*WORK TASK*:
Write out the listing below word for word, with every line kept unchanged and in the same order.

[[ MATERIAL SUPPLIED open ]]

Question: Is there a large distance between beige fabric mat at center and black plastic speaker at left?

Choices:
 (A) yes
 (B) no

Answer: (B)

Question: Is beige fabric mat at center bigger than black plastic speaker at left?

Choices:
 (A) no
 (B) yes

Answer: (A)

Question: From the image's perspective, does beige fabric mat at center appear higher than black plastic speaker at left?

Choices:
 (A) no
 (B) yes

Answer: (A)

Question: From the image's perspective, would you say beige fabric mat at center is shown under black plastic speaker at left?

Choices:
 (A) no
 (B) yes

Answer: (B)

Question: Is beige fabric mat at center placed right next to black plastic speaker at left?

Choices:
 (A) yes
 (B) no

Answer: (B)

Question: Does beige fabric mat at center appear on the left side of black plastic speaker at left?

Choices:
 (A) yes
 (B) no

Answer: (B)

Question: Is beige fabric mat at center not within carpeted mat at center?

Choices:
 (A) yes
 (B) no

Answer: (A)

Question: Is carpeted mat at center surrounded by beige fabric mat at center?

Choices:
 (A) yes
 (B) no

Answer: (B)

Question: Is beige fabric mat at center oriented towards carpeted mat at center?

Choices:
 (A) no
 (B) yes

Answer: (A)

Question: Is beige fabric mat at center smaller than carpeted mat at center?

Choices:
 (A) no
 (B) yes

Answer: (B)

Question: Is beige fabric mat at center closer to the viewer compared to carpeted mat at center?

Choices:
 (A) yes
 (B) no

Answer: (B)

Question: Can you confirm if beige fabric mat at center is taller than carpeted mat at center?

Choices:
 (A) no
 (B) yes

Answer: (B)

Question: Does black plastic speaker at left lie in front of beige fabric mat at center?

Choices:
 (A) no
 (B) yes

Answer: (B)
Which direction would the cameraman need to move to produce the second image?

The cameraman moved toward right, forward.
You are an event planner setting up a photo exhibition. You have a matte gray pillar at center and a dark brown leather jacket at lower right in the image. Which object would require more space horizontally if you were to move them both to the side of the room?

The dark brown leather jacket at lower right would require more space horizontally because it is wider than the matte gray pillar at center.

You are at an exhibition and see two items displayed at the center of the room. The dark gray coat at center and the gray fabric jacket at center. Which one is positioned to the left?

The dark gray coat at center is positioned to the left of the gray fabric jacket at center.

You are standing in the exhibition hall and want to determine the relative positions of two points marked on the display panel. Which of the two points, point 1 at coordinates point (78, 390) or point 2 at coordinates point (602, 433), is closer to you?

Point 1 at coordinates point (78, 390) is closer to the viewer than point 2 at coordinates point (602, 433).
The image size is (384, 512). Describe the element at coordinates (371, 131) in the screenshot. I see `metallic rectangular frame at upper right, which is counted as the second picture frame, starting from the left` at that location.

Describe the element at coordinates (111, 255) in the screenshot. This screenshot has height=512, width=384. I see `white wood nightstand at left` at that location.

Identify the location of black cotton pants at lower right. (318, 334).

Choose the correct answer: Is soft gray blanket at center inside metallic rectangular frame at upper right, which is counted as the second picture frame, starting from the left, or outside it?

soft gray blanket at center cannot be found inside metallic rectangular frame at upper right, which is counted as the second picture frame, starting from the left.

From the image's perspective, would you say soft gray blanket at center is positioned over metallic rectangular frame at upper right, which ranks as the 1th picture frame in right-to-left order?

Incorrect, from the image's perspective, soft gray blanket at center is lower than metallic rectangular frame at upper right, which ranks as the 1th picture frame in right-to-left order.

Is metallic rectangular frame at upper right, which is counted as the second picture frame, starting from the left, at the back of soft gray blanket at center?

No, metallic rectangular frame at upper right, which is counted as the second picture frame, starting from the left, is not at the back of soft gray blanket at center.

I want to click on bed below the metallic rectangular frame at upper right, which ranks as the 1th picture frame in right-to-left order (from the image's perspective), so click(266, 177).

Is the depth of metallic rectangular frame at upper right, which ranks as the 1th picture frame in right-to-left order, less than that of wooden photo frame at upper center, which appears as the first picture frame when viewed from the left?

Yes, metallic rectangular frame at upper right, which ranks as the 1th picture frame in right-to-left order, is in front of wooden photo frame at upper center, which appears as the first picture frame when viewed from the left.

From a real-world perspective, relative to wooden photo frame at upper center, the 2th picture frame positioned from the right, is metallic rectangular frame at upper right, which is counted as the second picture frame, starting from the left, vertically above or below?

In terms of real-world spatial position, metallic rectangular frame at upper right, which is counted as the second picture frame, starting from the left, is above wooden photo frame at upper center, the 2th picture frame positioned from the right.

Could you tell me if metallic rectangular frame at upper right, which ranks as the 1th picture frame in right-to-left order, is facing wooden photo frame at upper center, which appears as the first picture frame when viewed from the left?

[[ MATERIAL SUPPLIED closed ]]

*TASK RESULT*:
Question: Is there a large distance between beige fabric mat at center and black plastic speaker at left?

Choices:
 (A) yes
 (B) no

Answer: (B)

Question: Is beige fabric mat at center bigger than black plastic speaker at left?

Choices:
 (A) no
 (B) yes

Answer: (A)

Question: From the image's perspective, does beige fabric mat at center appear higher than black plastic speaker at left?

Choices:
 (A) no
 (B) yes

Answer: (A)

Question: From the image's perspective, would you say beige fabric mat at center is shown under black plastic speaker at left?

Choices:
 (A) no
 (B) yes

Answer: (B)

Question: Is beige fabric mat at center placed right next to black plastic speaker at left?

Choices:
 (A) yes
 (B) no

Answer: (B)

Question: Does beige fabric mat at center appear on the left side of black plastic speaker at left?

Choices:
 (A) yes
 (B) no

Answer: (B)

Question: Is beige fabric mat at center not within carpeted mat at center?

Choices:
 (A) yes
 (B) no

Answer: (A)

Question: Is carpeted mat at center surrounded by beige fabric mat at center?

Choices:
 (A) yes
 (B) no

Answer: (B)

Question: Is beige fabric mat at center oriented towards carpeted mat at center?

Choices:
 (A) no
 (B) yes

Answer: (A)

Question: Is beige fabric mat at center smaller than carpeted mat at center?

Choices:
 (A) no
 (B) yes

Answer: (B)

Question: Is beige fabric mat at center closer to the viewer compared to carpeted mat at center?

Choices:
 (A) yes
 (B) no

Answer: (B)

Question: Can you confirm if beige fabric mat at center is taller than carpeted mat at center?

Choices:
 (A) no
 (B) yes

Answer: (B)

Question: Does black plastic speaker at left lie in front of beige fabric mat at center?

Choices:
 (A) no
 (B) yes

Answer: (B)
Which direction would the cameraman need to move to produce the second image?

The cameraman moved toward right, forward.
You are an event planner setting up a photo exhibition. You have a matte gray pillar at center and a dark brown leather jacket at lower right in the image. Which object would require more space horizontally if you were to move them both to the side of the room?

The dark brown leather jacket at lower right would require more space horizontally because it is wider than the matte gray pillar at center.

You are at an exhibition and see two items displayed at the center of the room. The dark gray coat at center and the gray fabric jacket at center. Which one is positioned to the left?

The dark gray coat at center is positioned to the left of the gray fabric jacket at center.

You are standing in the exhibition hall and want to determine the relative positions of two points marked on the display panel. Which of the two points, point 1 at coordinates point (78, 390) or point 2 at coordinates point (602, 433), is closer to you?

Point 1 at coordinates point (78, 390) is closer to the viewer than point 2 at coordinates point (602, 433).
The image size is (384, 512). Describe the element at coordinates (371, 131) in the screenshot. I see `metallic rectangular frame at upper right, which is counted as the second picture frame, starting from the left` at that location.

Describe the element at coordinates (111, 255) in the screenshot. This screenshot has height=512, width=384. I see `white wood nightstand at left` at that location.

Identify the location of black cotton pants at lower right. (318, 334).

Choose the correct answer: Is soft gray blanket at center inside metallic rectangular frame at upper right, which is counted as the second picture frame, starting from the left, or outside it?

soft gray blanket at center cannot be found inside metallic rectangular frame at upper right, which is counted as the second picture frame, starting from the left.

From the image's perspective, would you say soft gray blanket at center is positioned over metallic rectangular frame at upper right, which ranks as the 1th picture frame in right-to-left order?

Incorrect, from the image's perspective, soft gray blanket at center is lower than metallic rectangular frame at upper right, which ranks as the 1th picture frame in right-to-left order.

Is metallic rectangular frame at upper right, which is counted as the second picture frame, starting from the left, at the back of soft gray blanket at center?

No, metallic rectangular frame at upper right, which is counted as the second picture frame, starting from the left, is not at the back of soft gray blanket at center.

I want to click on bed below the metallic rectangular frame at upper right, which ranks as the 1th picture frame in right-to-left order (from the image's perspective), so click(266, 177).

Is the depth of metallic rectangular frame at upper right, which ranks as the 1th picture frame in right-to-left order, less than that of wooden photo frame at upper center, which appears as the first picture frame when viewed from the left?

Yes, metallic rectangular frame at upper right, which ranks as the 1th picture frame in right-to-left order, is in front of wooden photo frame at upper center, which appears as the first picture frame when viewed from the left.

From a real-world perspective, relative to wooden photo frame at upper center, the 2th picture frame positioned from the right, is metallic rectangular frame at upper right, which is counted as the second picture frame, starting from the left, vertically above or below?

In terms of real-world spatial position, metallic rectangular frame at upper right, which is counted as the second picture frame, starting from the left, is above wooden photo frame at upper center, the 2th picture frame positioned from the right.

Could you tell me if metallic rectangular frame at upper right, which ranks as the 1th picture frame in right-to-left order, is facing wooden photo frame at upper center, which appears as the first picture frame when viewed from the left?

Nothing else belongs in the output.